## ABOUT THIS TASK
Copy out every line of the data exactly; do not include the images.

━━━━

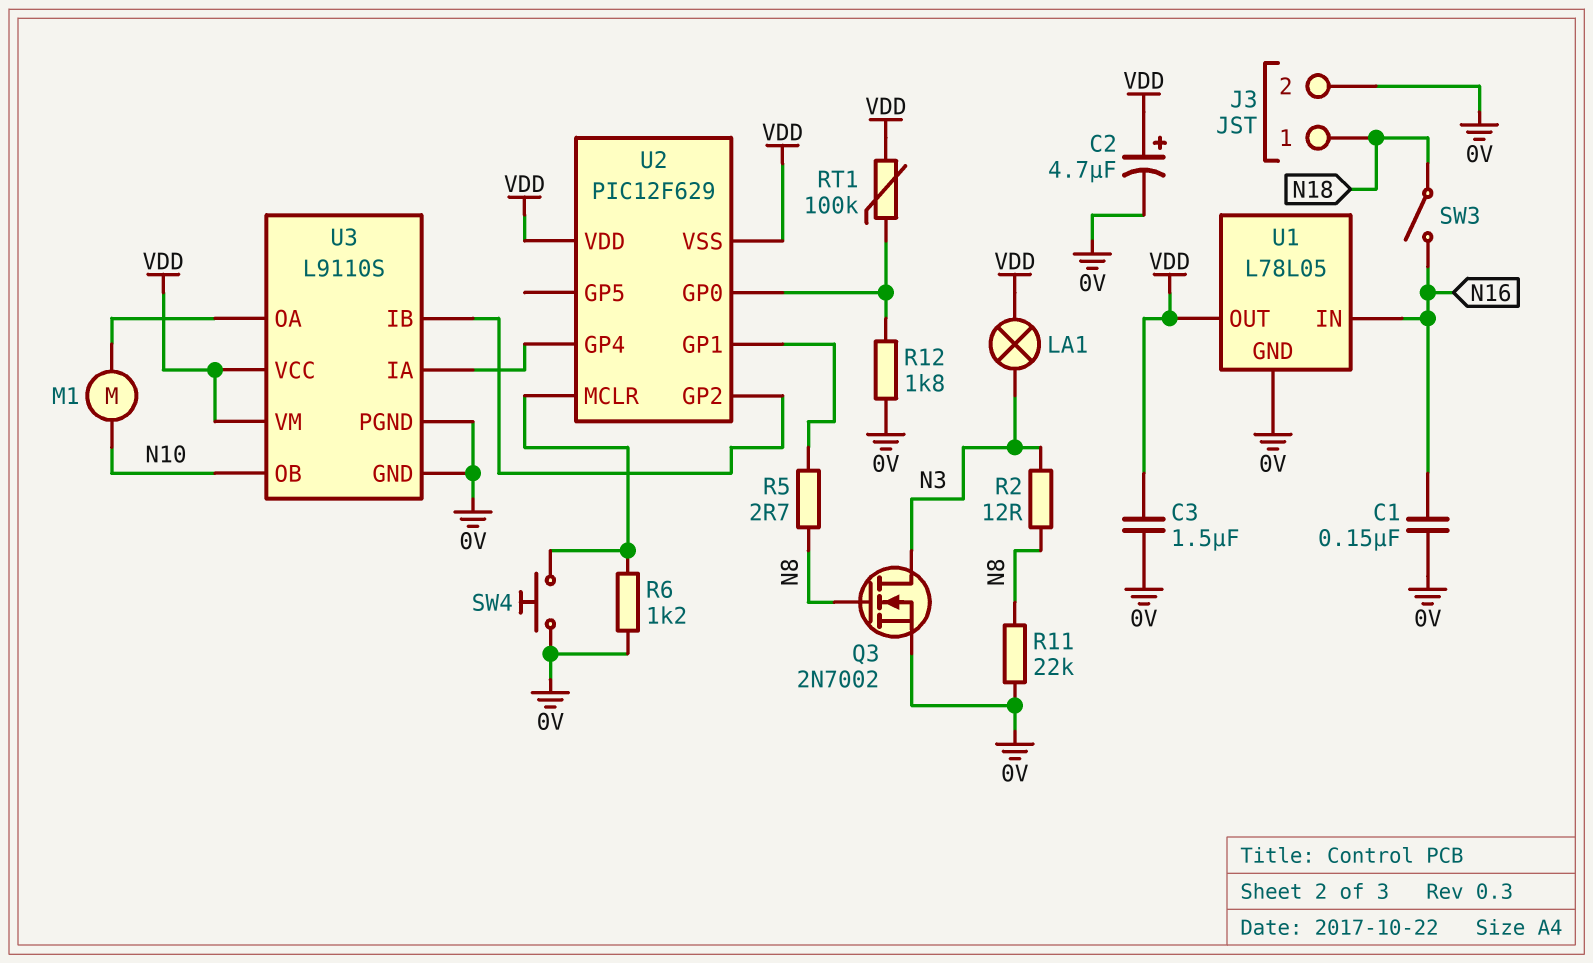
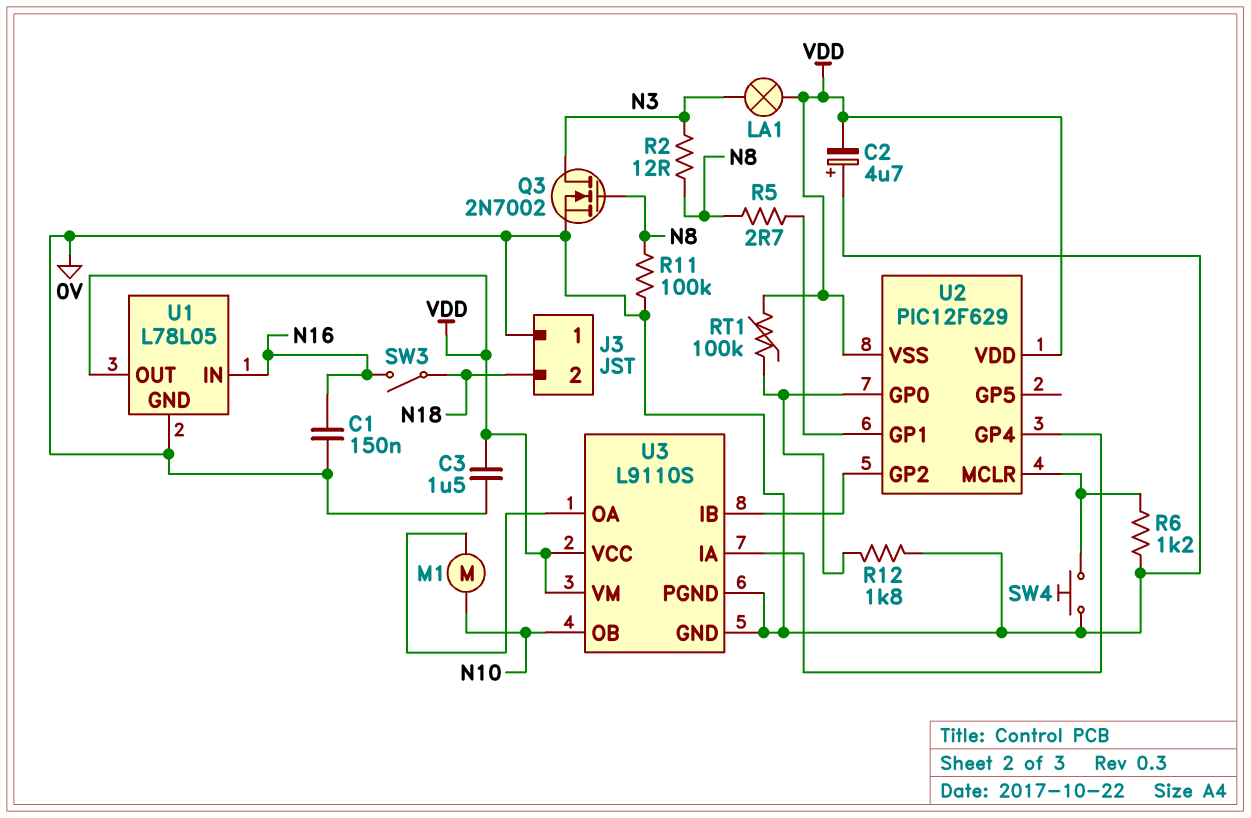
C2: 4.7uF (plus VDD, minus 0V) -> 4.7uF (plus 0V, minus VDD)
J3 pin 1: N18 -> 0V
J3 pin 2: 0V -> N18
R11: 22k (0V, N8) -> 100k (0V, N8)

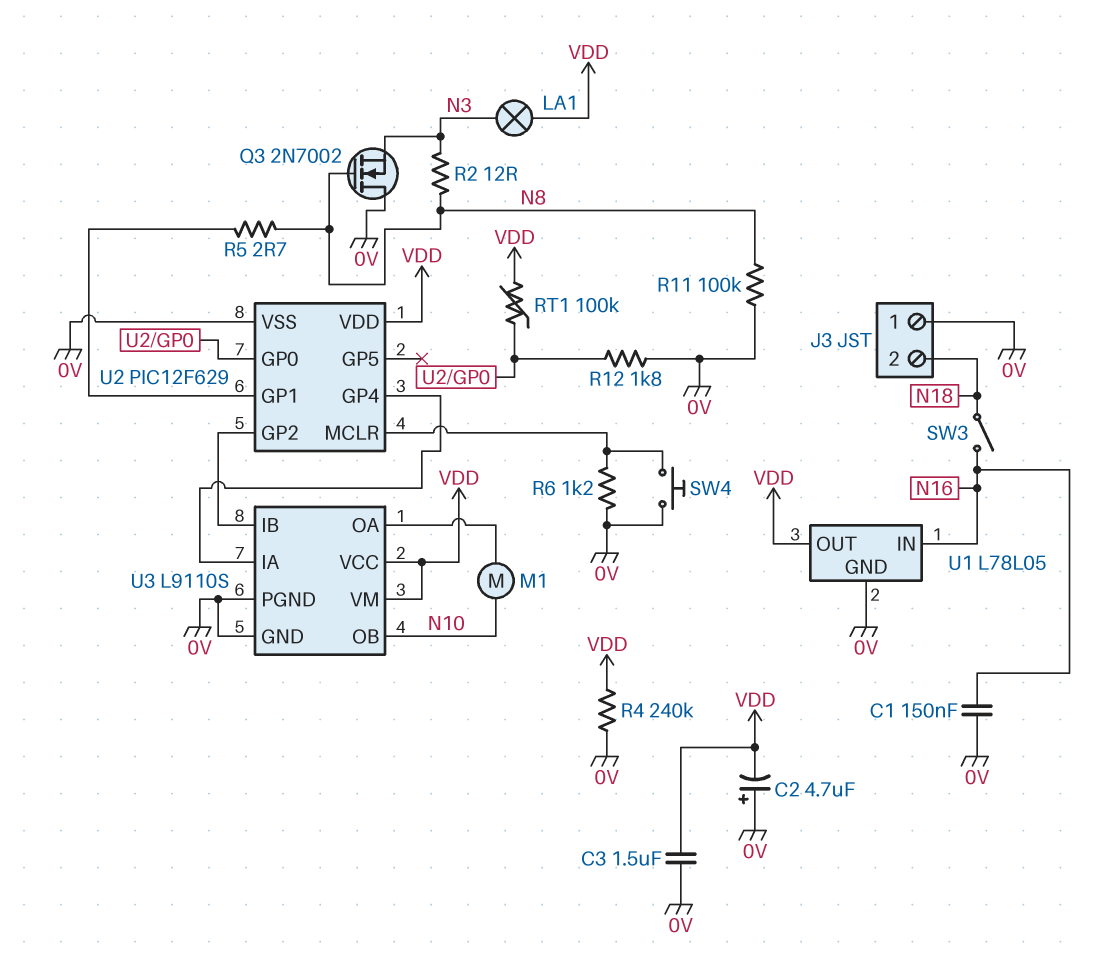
Q3: NMOS 2N7002 (G N8, D N3, S 0V) -> NMOS 2N7002 (G N8, D 0V, S N3)
R4: none -> 240k (0V, VDD)
U2 pin VSS: VDD -> 0V

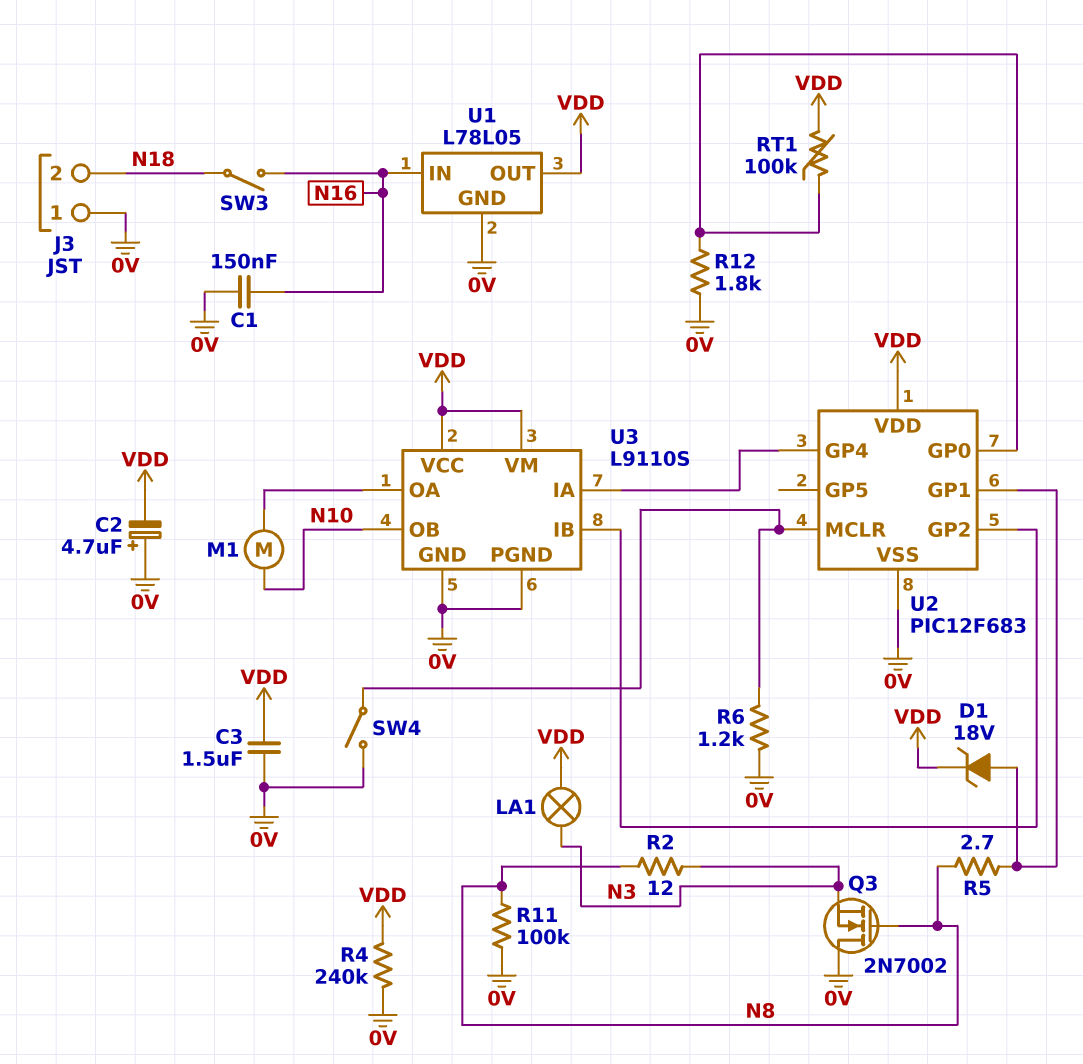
D1: none -> zener 18V (A U2/GP1, K VDD)
SW4: button (0V, U2/MCLR) -> switch (0V, U2/MCLR)
U2: PIC12F629 -> PIC12F683

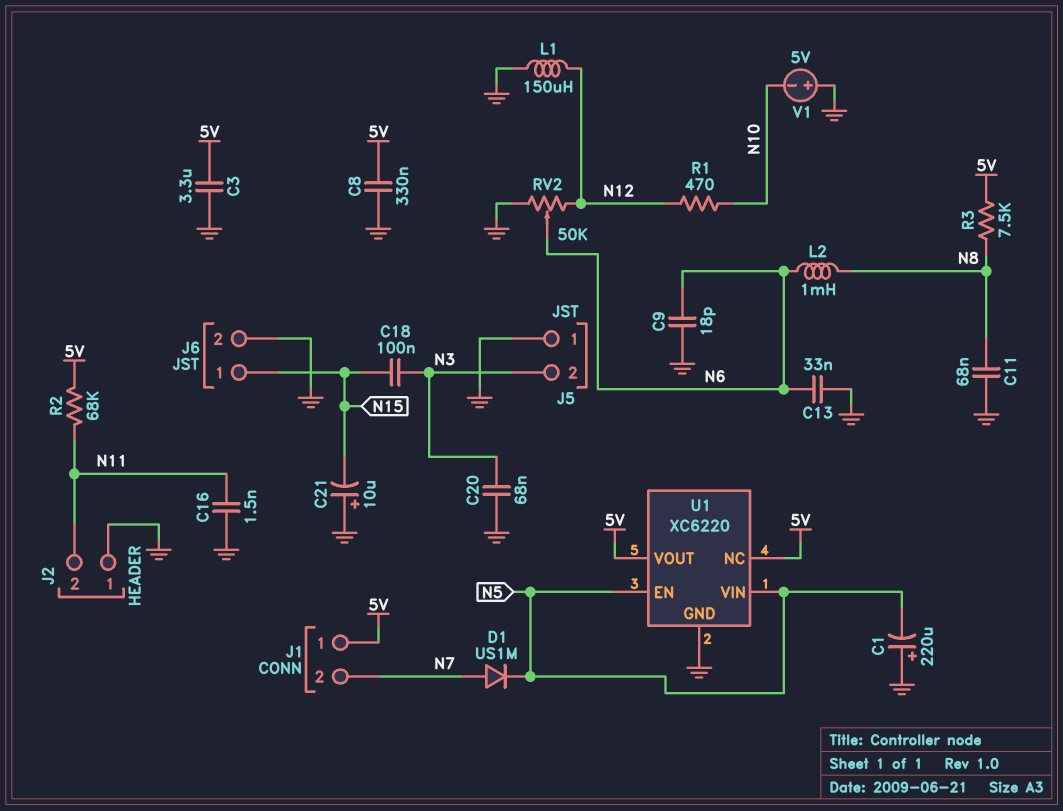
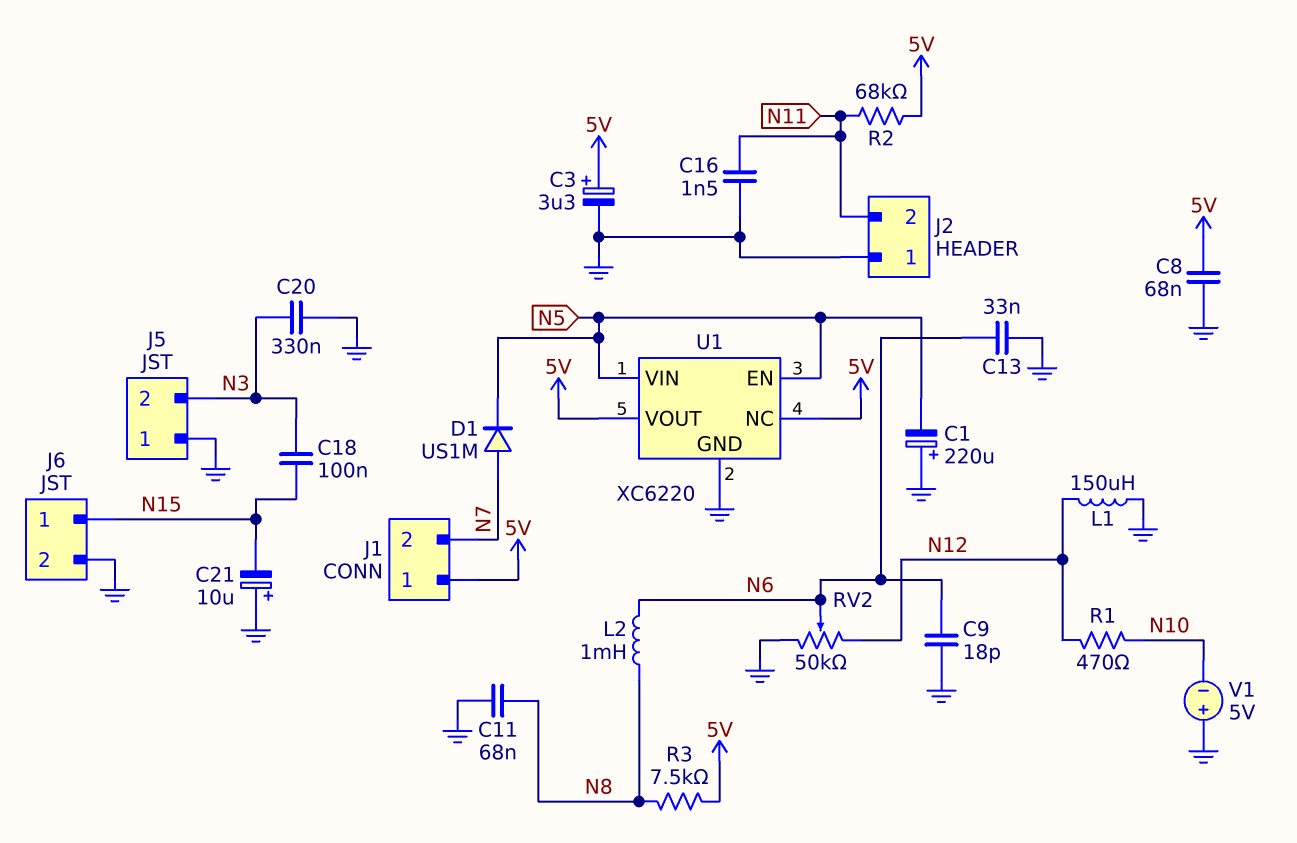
C3: 3.3uF (5V, GND) -> 3.3uF (plus 5V, minus GND)
C8: 330nF (5V, GND) -> 68nF (5V, GND)
C20: 68nF (GND, N3) -> 330nF (GND, N3)

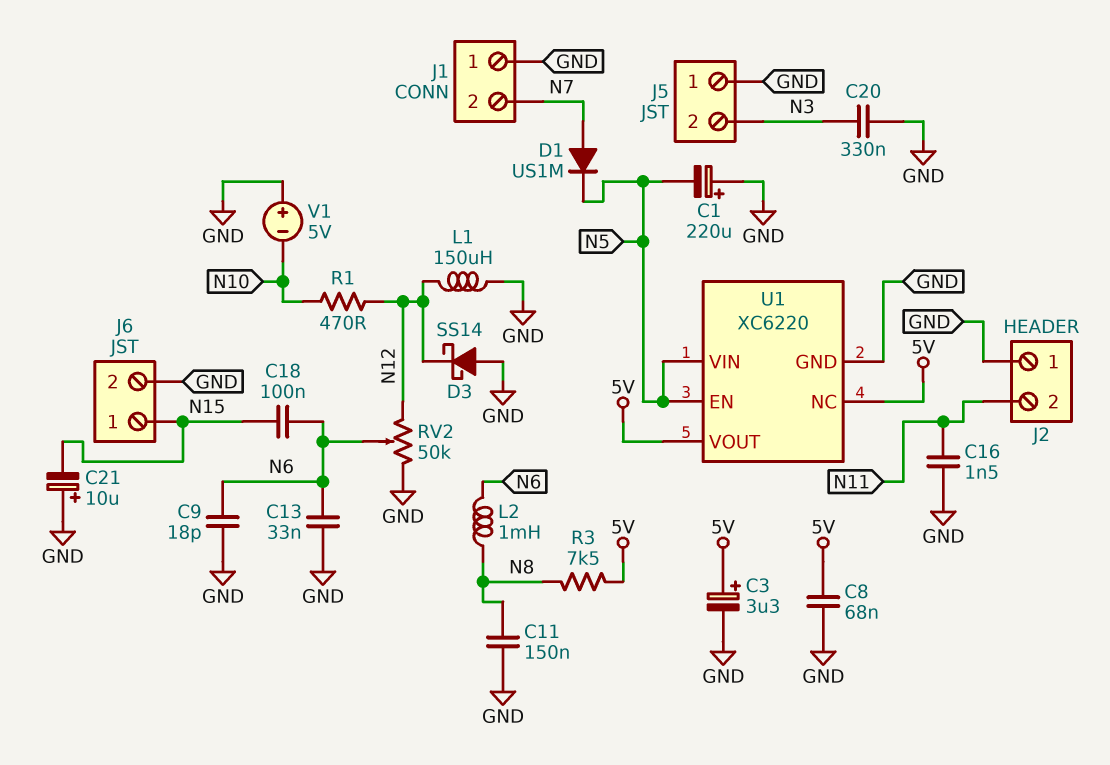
C11: 68nF (GND, N8) -> 150nF (GND, N8)
C18: 100nF (N3, N15) -> 100nF (N6, N15)
D3: none -> schottky SS14 (A GND, K N12)
J1 pin 1: 5V -> GND
R2: 68k (5V, N11) -> none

━━━━

## TASK RESPONSE
C2: 4.7uF (plus VDD, minus 0V) -> 4.7uF (plus 0V, minus VDD)
J3 pin 1: N18 -> 0V
J3 pin 2: 0V -> N18
R11: 22k (0V, N8) -> 100k (0V, N8)

Q3: NMOS 2N7002 (G N8, D N3, S 0V) -> NMOS 2N7002 (G N8, D 0V, S N3)
R4: none -> 240k (0V, VDD)
U2 pin VSS: VDD -> 0V

D1: none -> zener 18V (A U2/GP1, K VDD)
SW4: button (0V, U2/MCLR) -> switch (0V, U2/MCLR)
U2: PIC12F629 -> PIC12F683

C3: 3.3uF (5V, GND) -> 3.3uF (plus 5V, minus GND)
C8: 330nF (5V, GND) -> 68nF (5V, GND)
C20: 68nF (GND, N3) -> 330nF (GND, N3)

C11: 68nF (GND, N8) -> 150nF (GND, N8)
C18: 100nF (N3, N15) -> 100nF (N6, N15)
D3: none -> schottky SS14 (A GND, K N12)
J1 pin 1: 5V -> GND
R2: 68k (5V, N11) -> none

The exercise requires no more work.